> _DATA SHOWN_:
_____
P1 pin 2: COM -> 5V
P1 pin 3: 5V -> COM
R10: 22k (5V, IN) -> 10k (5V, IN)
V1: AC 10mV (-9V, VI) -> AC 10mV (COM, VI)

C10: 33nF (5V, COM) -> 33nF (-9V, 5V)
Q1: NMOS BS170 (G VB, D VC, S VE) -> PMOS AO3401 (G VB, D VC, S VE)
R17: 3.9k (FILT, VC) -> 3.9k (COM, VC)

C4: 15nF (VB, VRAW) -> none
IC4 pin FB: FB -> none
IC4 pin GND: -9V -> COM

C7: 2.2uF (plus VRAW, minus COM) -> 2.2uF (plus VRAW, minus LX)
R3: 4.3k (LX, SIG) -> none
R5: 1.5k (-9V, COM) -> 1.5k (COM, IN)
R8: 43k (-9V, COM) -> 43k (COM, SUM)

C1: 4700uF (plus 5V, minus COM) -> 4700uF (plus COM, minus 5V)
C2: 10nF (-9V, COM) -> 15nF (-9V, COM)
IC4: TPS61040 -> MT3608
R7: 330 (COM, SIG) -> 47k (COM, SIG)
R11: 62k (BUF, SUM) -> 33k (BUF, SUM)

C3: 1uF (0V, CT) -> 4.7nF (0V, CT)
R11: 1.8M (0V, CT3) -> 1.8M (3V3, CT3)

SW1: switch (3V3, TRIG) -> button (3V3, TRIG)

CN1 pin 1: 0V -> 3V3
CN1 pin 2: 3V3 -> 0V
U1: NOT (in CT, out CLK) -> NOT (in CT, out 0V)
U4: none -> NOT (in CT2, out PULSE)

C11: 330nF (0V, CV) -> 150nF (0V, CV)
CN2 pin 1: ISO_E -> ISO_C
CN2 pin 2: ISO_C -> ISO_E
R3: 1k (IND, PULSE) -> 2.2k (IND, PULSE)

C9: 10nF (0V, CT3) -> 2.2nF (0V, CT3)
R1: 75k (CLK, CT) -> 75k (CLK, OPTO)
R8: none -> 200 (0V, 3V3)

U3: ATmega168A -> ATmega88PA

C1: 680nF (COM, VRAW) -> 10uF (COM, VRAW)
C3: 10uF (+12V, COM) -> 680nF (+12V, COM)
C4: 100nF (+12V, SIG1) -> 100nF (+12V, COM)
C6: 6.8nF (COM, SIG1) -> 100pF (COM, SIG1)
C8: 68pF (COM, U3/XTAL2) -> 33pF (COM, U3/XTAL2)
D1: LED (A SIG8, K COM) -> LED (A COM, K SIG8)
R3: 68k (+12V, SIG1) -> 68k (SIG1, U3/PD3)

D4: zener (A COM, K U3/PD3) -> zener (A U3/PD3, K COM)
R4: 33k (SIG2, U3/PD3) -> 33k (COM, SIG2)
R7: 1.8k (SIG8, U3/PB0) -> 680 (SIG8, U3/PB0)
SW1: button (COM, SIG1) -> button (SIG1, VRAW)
_____
> _WORK ORDER_:
The line containing "R4: 33k (SIG2, U3/PD3) -> 33k (COM, SIG2)" and all lines after it, through the last line of the data, should be retyped exactly.

> _EXERCISE OUTPUT_:
R4: 33k (SIG2, U3/PD3) -> 33k (COM, SIG2)
R7: 1.8k (SIG8, U3/PB0) -> 680 (SIG8, U3/PB0)
SW1: button (COM, SIG1) -> button (SIG1, VRAW)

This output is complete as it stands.